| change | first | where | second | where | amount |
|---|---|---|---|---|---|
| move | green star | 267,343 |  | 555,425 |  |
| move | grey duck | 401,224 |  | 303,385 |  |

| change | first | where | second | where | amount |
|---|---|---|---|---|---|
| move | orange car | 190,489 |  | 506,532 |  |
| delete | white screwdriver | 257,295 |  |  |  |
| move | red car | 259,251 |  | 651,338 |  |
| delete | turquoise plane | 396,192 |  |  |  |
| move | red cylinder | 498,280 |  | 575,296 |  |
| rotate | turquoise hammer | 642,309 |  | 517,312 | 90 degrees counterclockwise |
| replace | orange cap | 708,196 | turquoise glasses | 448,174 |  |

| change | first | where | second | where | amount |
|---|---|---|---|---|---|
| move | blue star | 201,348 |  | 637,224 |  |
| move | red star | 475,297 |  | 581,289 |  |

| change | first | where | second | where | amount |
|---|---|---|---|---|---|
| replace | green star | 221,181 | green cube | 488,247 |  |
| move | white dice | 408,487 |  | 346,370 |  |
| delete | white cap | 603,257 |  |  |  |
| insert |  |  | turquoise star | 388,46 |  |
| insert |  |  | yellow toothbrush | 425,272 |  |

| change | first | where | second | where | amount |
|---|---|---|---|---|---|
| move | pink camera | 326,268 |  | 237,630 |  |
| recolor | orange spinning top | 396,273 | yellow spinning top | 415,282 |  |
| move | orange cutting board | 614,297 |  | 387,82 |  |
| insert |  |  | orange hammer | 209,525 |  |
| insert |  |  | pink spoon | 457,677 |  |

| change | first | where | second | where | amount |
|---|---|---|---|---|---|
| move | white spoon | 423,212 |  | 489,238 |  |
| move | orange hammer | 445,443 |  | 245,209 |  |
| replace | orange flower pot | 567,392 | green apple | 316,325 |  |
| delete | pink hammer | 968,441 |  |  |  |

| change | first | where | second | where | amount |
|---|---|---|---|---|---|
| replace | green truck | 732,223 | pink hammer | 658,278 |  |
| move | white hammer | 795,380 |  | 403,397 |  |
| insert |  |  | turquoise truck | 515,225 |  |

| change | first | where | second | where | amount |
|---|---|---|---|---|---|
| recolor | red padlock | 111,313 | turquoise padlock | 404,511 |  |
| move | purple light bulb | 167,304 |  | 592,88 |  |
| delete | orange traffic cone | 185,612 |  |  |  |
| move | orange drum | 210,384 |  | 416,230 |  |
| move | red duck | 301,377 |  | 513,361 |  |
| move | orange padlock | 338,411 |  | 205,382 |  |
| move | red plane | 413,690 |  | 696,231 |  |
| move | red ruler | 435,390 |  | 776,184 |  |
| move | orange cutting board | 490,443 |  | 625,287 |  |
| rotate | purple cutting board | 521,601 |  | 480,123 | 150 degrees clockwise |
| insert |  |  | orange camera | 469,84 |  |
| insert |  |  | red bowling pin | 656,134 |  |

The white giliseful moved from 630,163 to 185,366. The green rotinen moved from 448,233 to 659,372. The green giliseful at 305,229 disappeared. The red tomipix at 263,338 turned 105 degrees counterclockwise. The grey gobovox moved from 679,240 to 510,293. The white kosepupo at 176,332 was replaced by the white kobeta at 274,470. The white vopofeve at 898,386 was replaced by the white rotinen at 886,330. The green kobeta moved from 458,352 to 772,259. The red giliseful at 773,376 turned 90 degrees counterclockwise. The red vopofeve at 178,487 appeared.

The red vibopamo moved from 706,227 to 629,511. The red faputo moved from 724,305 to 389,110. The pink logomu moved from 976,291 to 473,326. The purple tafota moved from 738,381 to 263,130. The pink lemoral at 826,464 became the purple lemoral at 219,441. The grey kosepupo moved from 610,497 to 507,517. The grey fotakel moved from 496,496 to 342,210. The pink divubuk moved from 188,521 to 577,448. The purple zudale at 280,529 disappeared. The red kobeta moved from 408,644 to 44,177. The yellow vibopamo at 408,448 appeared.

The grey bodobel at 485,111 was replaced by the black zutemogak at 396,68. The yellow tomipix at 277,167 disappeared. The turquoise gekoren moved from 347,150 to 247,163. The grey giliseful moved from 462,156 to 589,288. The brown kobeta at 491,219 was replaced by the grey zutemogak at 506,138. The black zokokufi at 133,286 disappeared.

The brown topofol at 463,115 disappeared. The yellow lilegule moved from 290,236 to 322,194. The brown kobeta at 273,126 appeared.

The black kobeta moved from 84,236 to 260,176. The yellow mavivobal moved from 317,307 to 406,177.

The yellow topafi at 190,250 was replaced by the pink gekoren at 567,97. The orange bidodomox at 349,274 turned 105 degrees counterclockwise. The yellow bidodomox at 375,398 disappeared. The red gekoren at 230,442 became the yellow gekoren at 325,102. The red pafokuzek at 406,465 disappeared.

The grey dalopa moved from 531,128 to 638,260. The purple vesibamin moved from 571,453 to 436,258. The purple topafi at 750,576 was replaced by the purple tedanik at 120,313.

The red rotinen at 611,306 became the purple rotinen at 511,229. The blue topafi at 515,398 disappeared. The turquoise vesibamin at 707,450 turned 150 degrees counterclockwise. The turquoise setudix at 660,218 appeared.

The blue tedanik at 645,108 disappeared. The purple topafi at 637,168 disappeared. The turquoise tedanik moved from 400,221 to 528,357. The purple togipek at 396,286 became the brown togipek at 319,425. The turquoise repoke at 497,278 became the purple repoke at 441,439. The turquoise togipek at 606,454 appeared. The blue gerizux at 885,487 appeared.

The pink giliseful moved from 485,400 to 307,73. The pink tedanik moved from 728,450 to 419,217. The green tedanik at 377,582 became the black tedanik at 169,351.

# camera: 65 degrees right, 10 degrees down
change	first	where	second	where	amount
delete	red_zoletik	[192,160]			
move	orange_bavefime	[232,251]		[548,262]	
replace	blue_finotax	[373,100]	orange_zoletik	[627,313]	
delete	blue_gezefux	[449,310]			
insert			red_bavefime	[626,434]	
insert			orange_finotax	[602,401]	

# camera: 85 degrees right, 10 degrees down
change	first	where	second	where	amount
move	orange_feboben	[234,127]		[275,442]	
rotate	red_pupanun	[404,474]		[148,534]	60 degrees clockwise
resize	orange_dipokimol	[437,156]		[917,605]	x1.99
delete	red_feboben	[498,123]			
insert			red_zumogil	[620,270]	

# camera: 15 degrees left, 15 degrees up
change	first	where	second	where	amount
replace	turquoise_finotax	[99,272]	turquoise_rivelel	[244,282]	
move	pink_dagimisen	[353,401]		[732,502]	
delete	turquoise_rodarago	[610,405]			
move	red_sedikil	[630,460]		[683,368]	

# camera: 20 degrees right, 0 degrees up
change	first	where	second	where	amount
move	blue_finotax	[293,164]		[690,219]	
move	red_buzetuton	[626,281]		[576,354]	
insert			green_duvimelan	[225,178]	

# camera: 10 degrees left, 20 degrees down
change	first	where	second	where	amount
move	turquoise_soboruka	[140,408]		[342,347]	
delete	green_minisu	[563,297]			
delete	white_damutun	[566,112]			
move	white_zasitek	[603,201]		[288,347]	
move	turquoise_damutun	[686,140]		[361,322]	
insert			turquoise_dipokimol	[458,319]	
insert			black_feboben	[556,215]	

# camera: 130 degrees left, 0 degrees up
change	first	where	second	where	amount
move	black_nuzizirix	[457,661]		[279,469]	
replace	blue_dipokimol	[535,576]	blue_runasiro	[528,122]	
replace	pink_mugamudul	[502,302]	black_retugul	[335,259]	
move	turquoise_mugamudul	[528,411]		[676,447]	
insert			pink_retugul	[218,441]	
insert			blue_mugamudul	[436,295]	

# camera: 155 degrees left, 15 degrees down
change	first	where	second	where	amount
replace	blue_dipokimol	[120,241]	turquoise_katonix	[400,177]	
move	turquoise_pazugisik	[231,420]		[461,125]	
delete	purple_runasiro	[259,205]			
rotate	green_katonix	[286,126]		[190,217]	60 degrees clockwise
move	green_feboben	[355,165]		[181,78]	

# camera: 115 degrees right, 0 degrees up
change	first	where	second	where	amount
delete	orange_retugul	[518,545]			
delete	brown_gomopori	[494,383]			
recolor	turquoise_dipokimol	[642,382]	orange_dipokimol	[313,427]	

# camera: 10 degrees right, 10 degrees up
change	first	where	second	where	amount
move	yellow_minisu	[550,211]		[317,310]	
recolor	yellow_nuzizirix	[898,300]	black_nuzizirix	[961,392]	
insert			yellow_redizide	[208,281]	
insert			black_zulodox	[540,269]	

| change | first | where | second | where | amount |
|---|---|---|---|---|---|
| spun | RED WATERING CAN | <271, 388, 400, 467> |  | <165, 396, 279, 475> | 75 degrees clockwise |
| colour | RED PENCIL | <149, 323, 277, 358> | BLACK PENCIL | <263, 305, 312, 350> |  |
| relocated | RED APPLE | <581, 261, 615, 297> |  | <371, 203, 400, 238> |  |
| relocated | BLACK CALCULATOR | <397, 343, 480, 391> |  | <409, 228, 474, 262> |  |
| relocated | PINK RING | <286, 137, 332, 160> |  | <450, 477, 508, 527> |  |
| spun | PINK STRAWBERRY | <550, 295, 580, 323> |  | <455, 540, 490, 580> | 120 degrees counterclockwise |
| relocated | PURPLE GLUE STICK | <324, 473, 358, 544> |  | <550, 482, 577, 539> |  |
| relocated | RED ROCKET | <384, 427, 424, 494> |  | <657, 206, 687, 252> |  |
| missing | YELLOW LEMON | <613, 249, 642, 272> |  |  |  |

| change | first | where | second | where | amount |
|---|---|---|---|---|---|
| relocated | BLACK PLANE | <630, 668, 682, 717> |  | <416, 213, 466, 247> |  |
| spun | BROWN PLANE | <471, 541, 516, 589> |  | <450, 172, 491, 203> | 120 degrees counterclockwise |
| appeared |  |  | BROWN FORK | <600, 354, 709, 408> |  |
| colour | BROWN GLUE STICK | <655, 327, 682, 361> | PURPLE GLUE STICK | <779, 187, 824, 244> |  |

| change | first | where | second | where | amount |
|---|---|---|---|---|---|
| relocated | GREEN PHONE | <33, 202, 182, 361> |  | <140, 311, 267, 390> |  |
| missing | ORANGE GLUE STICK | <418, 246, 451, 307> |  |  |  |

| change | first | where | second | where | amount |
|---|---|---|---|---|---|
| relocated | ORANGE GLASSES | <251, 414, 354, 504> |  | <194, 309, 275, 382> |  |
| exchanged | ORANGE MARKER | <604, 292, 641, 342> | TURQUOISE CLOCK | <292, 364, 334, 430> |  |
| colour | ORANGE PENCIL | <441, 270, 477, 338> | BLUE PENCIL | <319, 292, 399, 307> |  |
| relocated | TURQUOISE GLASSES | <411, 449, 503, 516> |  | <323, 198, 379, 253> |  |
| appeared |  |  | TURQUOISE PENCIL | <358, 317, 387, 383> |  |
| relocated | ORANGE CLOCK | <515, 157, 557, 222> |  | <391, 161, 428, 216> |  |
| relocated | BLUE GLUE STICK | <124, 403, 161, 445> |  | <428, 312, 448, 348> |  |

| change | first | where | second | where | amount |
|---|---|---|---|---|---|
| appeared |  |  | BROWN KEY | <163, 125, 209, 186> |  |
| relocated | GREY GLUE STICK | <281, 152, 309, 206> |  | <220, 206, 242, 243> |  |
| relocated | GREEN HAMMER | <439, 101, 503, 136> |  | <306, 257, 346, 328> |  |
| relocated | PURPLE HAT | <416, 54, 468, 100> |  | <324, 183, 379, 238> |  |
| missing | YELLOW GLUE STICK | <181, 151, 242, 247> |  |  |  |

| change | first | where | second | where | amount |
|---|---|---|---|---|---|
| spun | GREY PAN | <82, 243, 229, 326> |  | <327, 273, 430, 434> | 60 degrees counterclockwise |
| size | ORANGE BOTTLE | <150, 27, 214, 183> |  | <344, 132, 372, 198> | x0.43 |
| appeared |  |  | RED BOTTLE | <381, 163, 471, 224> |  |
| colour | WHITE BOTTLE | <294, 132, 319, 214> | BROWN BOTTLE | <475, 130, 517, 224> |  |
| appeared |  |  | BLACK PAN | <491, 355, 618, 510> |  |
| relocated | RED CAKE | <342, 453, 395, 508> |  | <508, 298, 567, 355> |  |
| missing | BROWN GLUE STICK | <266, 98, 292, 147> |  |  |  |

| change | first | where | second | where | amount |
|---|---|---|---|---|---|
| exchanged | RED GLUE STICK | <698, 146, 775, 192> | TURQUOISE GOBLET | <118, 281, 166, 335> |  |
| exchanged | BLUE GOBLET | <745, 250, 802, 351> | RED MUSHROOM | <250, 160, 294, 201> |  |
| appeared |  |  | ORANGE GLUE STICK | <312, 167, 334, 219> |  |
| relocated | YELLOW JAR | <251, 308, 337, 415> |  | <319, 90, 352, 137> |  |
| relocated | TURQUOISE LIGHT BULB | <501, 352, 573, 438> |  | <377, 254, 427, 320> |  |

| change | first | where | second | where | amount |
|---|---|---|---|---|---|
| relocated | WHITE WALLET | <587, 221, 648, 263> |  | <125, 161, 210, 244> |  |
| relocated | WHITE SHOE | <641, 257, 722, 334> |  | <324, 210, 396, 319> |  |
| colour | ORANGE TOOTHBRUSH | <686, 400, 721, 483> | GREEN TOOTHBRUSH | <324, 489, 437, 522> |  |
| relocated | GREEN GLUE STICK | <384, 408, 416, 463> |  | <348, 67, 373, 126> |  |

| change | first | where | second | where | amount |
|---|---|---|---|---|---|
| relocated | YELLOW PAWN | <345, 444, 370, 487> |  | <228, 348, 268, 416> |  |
----------------------------------------
Quote every line from the beginning of the entries up to and including the line that contains "move | green".

| change | first | where | second | where | amount |
|---|---|---|---|---|---|
| move | green star | 267,343 |  | 555,425 |  |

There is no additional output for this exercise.